**Data for processing:**
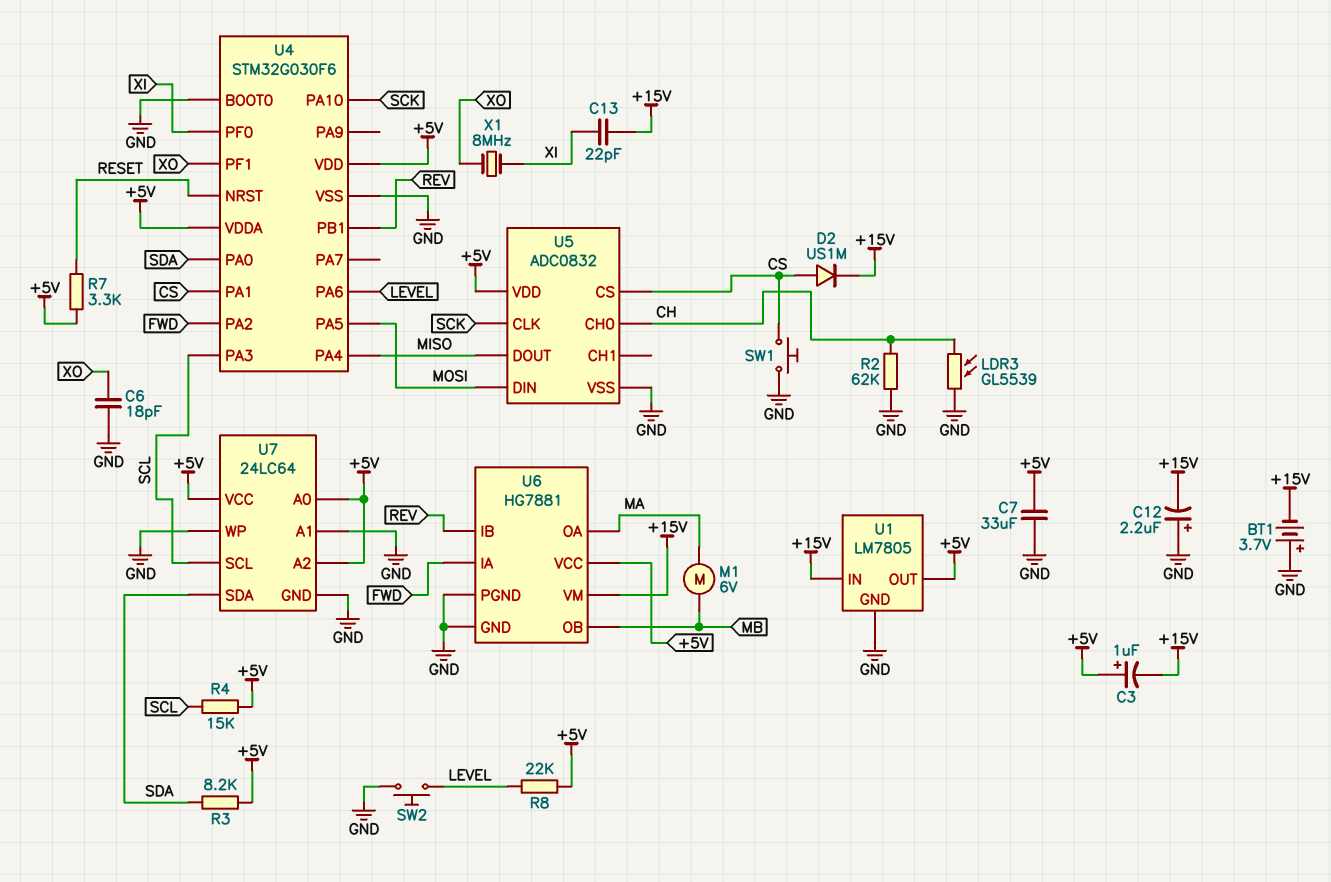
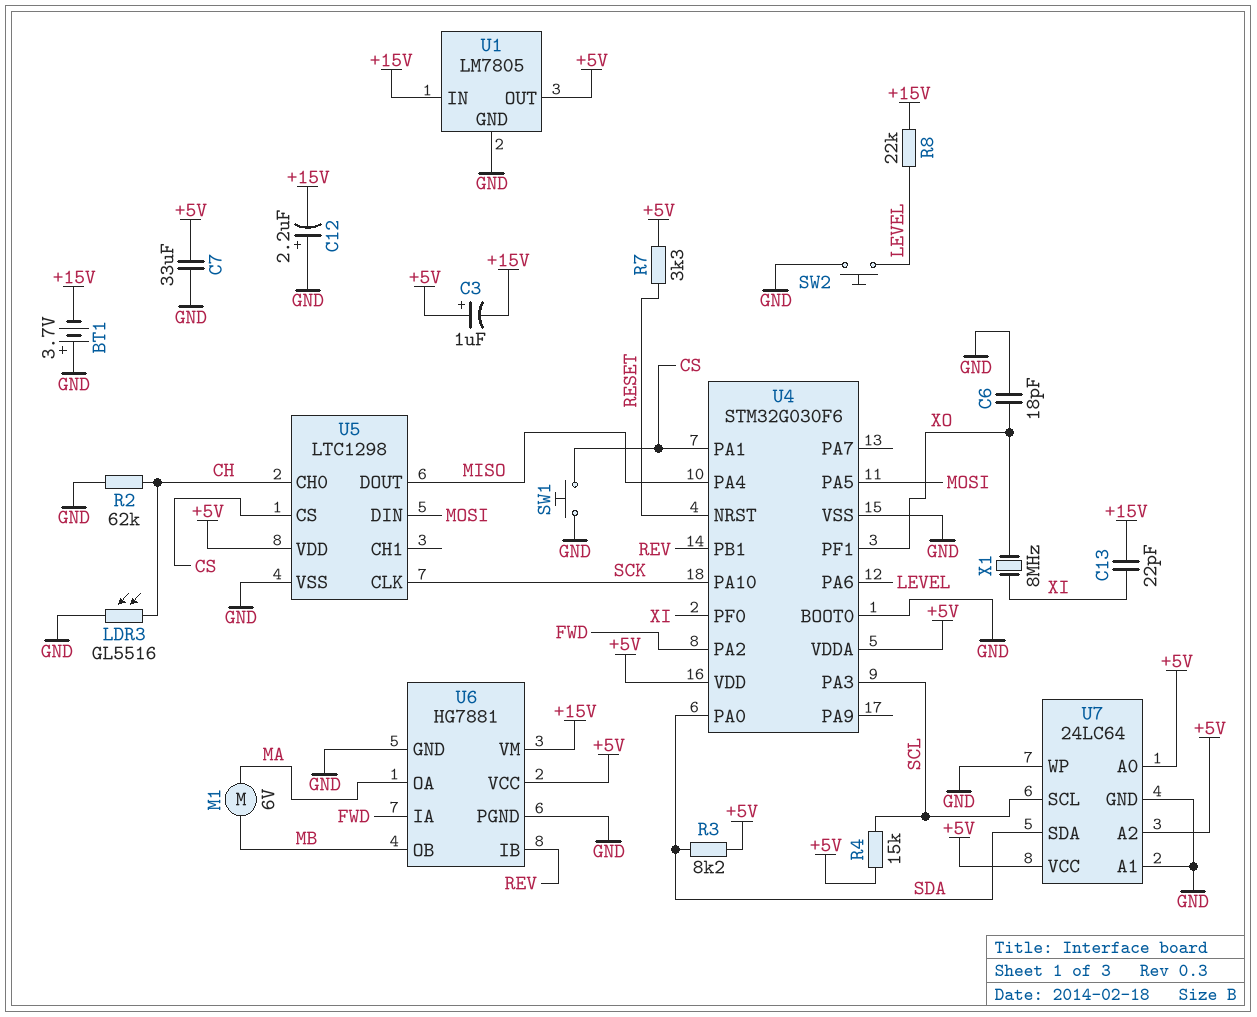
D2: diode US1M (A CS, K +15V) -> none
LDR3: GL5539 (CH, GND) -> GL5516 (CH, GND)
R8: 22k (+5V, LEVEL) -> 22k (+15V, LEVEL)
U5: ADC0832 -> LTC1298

--

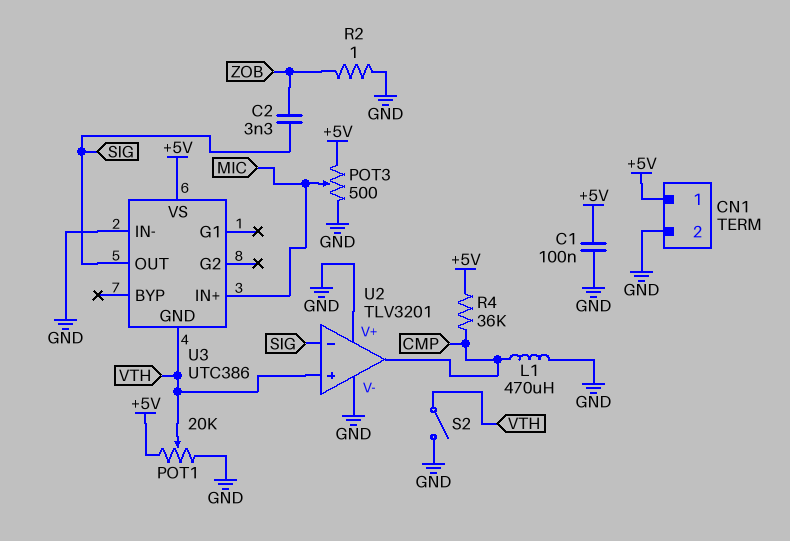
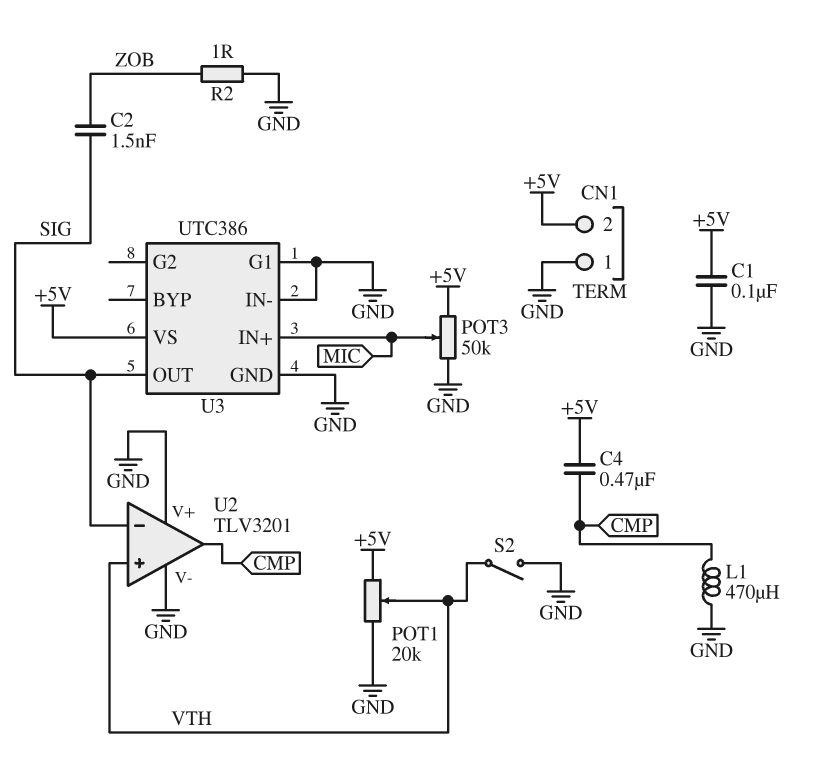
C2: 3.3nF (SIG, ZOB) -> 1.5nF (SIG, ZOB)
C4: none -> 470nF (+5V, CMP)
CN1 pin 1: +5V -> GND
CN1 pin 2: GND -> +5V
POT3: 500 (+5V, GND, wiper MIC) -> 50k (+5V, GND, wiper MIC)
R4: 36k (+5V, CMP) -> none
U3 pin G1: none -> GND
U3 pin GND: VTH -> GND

**What the exercise asks:**
What are the lines, exactly as written above, from the line with "D2: diode US1M (A CS, K +15V) -> none" to the line with "U5: ADC0832 -> LTC1298", both included? Output only those.

**Result below:**
D2: diode US1M (A CS, K +15V) -> none
LDR3: GL5539 (CH, GND) -> GL5516 (CH, GND)
R8: 22k (+5V, LEVEL) -> 22k (+15V, LEVEL)
U5: ADC0832 -> LTC1298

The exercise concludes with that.